_GOAL OF THE EXERCISE_
Go through the entries, filter for the word "calculator", and copy every line that has it.
[[ DATA RECORDS, beginning ]]
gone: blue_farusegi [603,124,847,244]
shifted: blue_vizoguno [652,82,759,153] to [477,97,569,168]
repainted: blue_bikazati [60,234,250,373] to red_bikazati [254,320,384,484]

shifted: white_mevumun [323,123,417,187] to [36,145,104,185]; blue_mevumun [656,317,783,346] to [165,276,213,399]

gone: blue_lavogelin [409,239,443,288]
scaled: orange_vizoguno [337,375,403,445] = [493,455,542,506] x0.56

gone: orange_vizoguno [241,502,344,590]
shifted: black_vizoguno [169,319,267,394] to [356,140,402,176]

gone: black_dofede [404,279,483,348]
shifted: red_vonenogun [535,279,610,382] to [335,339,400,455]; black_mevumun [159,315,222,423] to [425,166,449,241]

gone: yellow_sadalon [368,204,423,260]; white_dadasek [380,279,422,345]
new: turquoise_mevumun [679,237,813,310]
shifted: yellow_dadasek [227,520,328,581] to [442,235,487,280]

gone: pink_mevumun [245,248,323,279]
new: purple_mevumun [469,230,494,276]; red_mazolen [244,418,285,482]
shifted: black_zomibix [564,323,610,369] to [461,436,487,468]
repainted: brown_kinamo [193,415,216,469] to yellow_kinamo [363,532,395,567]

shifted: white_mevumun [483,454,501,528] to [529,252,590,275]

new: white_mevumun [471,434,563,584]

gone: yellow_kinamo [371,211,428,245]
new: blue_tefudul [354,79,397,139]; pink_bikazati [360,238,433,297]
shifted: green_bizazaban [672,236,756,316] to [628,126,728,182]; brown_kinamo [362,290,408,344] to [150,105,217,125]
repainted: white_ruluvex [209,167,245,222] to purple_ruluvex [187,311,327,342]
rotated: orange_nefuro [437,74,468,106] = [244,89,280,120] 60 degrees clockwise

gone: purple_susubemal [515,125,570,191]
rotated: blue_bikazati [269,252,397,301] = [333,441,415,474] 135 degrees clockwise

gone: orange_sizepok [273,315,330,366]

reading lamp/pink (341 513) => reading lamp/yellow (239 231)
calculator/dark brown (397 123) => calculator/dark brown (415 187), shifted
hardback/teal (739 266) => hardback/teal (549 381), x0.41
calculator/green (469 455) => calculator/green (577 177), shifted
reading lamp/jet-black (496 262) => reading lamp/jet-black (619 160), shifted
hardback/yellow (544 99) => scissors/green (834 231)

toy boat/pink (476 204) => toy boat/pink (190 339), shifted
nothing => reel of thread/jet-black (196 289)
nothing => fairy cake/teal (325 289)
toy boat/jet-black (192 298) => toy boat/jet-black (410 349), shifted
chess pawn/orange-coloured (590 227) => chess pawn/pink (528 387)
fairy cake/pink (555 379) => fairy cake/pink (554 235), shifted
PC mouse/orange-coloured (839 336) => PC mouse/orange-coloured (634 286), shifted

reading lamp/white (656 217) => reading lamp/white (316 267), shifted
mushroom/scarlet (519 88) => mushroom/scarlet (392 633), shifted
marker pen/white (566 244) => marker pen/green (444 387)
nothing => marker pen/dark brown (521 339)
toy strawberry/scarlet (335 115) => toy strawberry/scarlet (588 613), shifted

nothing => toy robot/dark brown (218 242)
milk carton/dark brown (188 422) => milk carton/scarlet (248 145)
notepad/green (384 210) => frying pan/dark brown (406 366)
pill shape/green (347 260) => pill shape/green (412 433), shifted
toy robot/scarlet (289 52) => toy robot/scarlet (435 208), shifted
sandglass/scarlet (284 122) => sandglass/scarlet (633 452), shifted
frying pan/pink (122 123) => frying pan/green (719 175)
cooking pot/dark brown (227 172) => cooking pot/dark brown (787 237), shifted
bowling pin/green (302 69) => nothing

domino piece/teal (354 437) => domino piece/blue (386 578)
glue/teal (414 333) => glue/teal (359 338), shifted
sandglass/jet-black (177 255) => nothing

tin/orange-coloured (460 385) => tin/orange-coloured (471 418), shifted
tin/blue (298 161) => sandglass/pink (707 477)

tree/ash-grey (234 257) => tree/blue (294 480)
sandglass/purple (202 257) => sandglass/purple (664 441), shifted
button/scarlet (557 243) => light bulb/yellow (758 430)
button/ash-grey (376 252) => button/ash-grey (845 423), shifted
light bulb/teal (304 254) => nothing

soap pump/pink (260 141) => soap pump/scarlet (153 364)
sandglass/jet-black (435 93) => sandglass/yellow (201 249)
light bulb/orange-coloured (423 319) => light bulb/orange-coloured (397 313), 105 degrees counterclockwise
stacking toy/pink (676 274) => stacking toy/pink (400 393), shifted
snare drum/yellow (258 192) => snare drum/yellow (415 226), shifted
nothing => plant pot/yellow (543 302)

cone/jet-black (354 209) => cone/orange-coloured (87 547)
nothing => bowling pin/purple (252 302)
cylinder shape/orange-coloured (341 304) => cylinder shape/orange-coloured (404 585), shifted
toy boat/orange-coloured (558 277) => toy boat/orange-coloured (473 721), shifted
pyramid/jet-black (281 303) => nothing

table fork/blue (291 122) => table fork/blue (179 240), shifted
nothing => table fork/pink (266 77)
[[ DATA RECORDS, end ]]
_RESPONSE BOX_
calculator/dark brown (397 123) => calculator/dark brown (415 187), shifted
calculator/green (469 455) => calculator/green (577 177), shifted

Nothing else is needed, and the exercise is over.